EXERCISE REQUIREMENTS
Starting with the line that contains "white round brick B5", copy out each line through the end of the entries below, exactly as written, and nothing else.

=== EXTRACTED INFORMATION ===

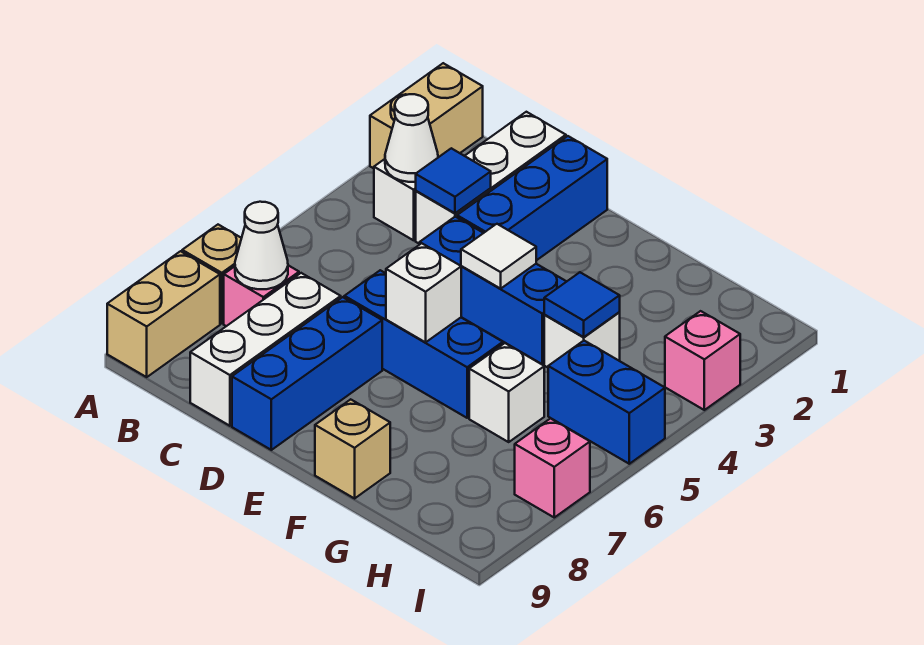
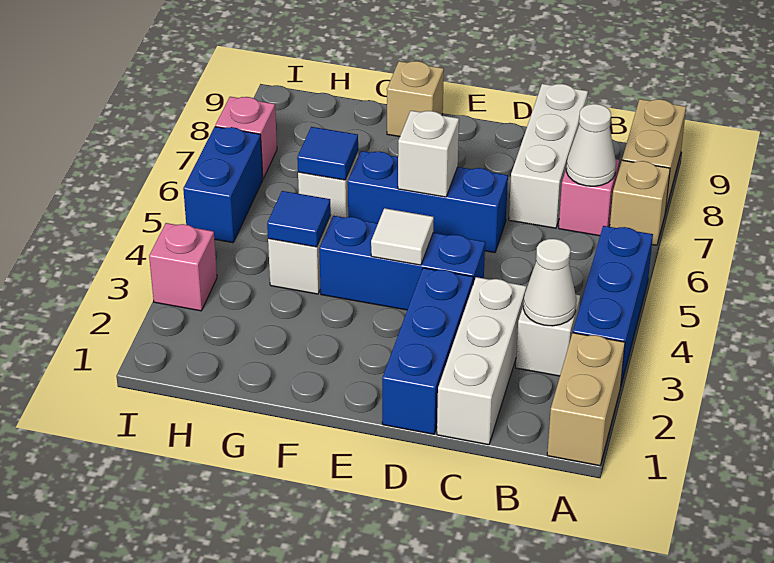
blue tile C3 level 2 -> blue tile G6 level 2
blue brick D7:D9 level 1 -> blue brick A3:A5 level 1
blue brick H5:I5 level 1 -> blue brick I5:I6 level 1

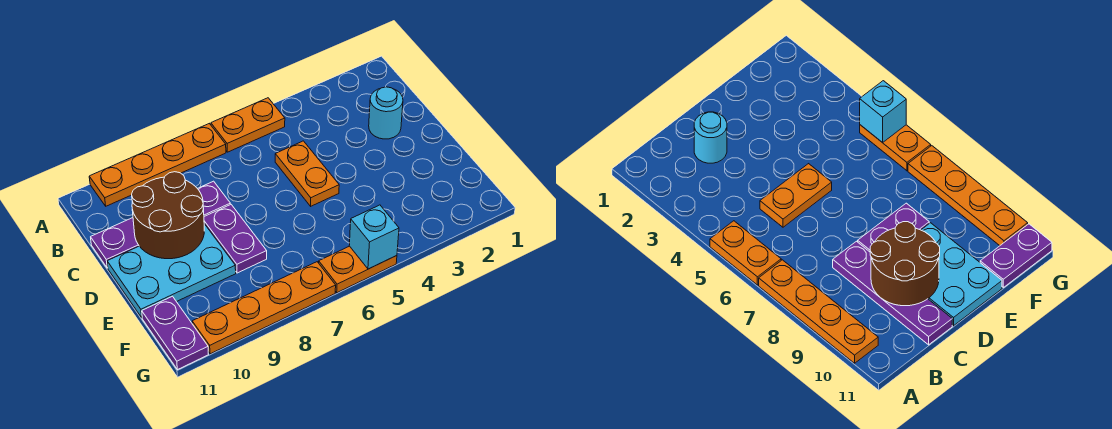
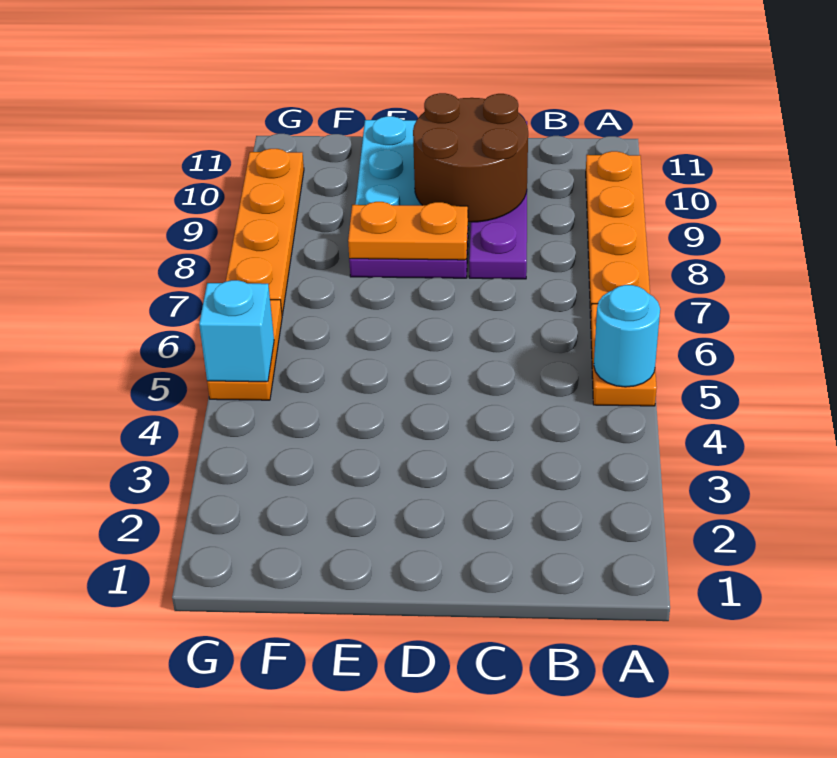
cyan round brick C2 level 1 -> cyan round brick A5 level 2
orange plate C5:D5 level 1 -> orange plate D8:E8 level 2
purple plate F11:G11 level 1 -> none

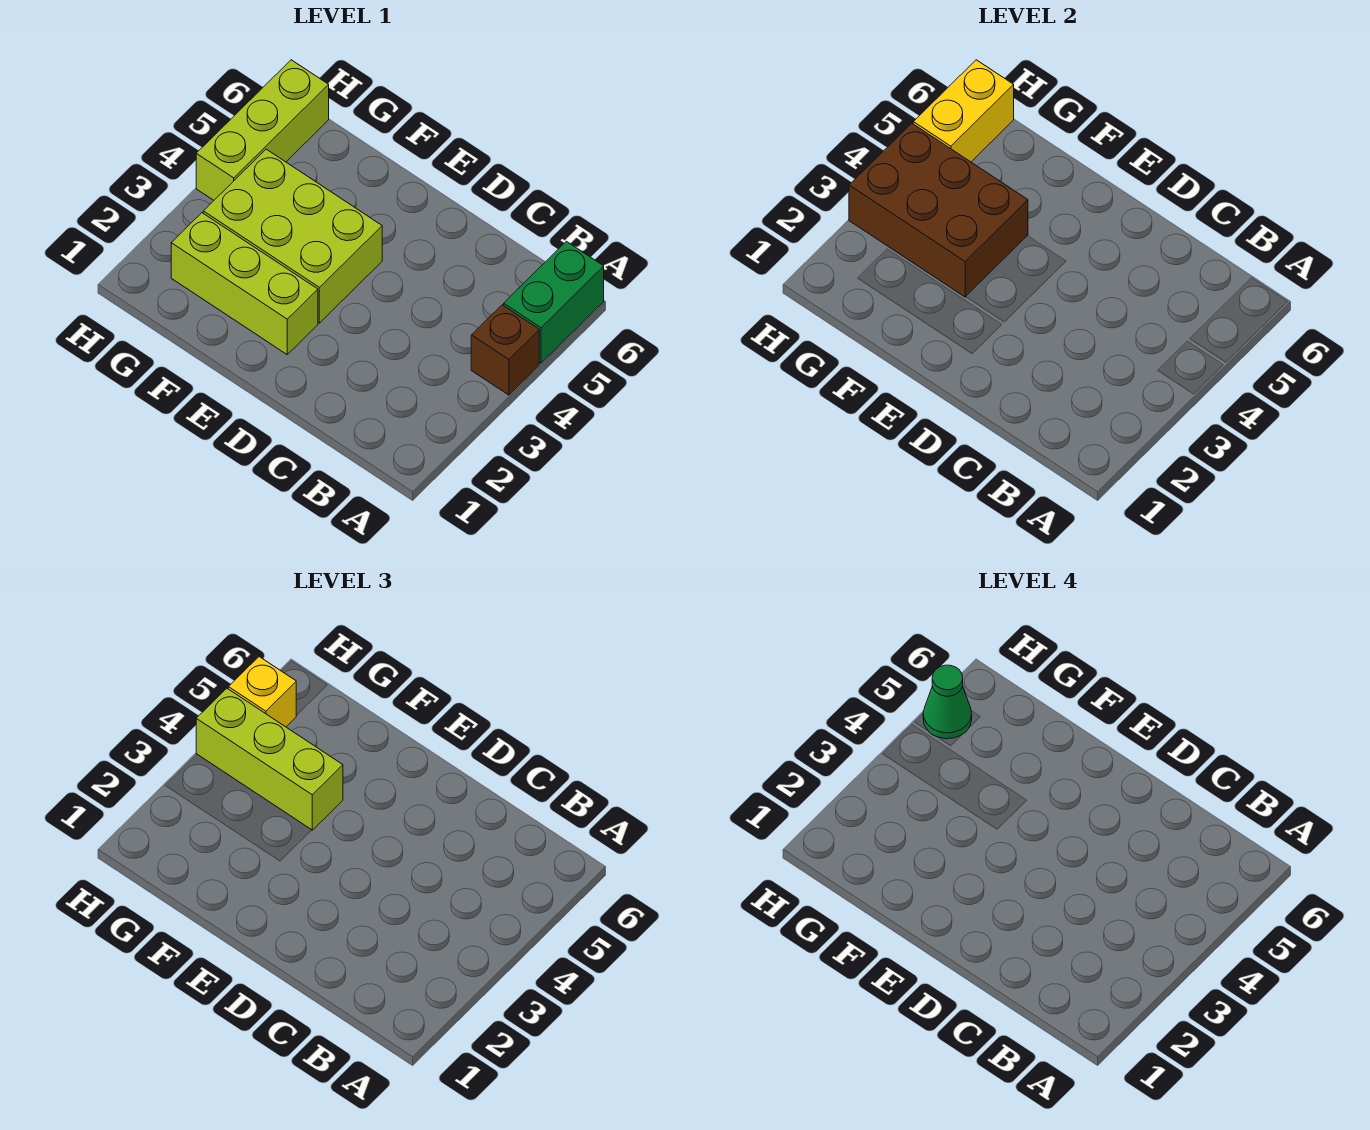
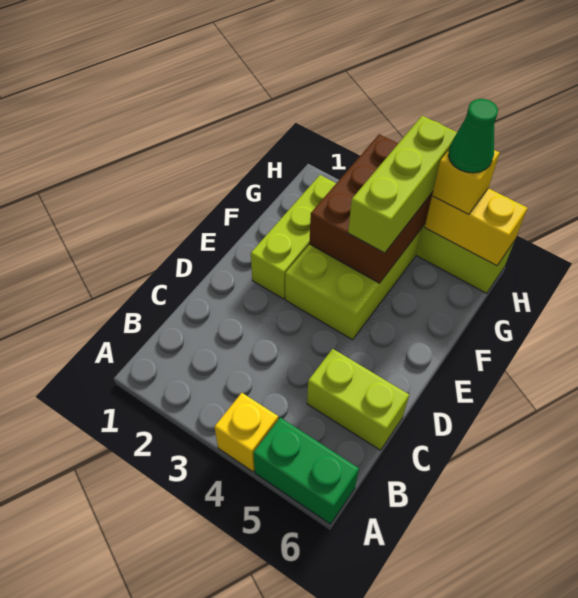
brown brick A4 level 1 -> yellow brick A4 level 1
none -> lime brick C5:C6 level 1

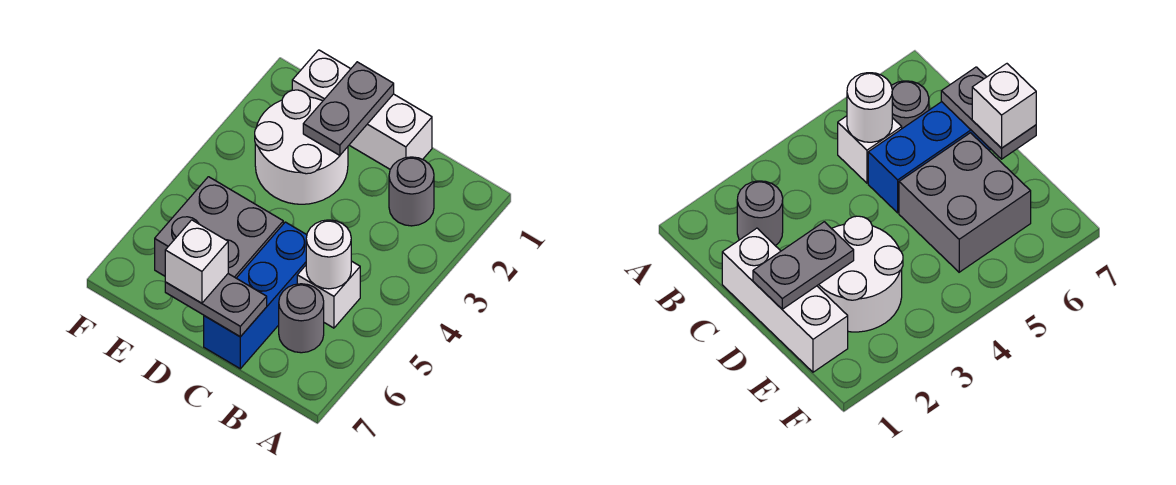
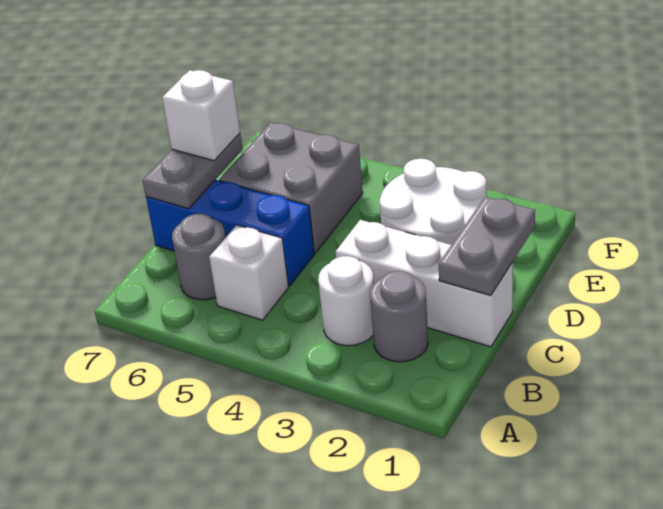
white round brick B5 level 2 -> white round brick B3 level 1
white brick C1:E1 level 1 -> white brick C1:C3 level 1
grey plate D1:D2 level 2 -> grey plate C1:D1 level 2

===

EXPECTED ANSWER
white round brick B5 level 2 -> white round brick B3 level 1
white brick C1:E1 level 1 -> white brick C1:C3 level 1
grey plate D1:D2 level 2 -> grey plate C1:D1 level 2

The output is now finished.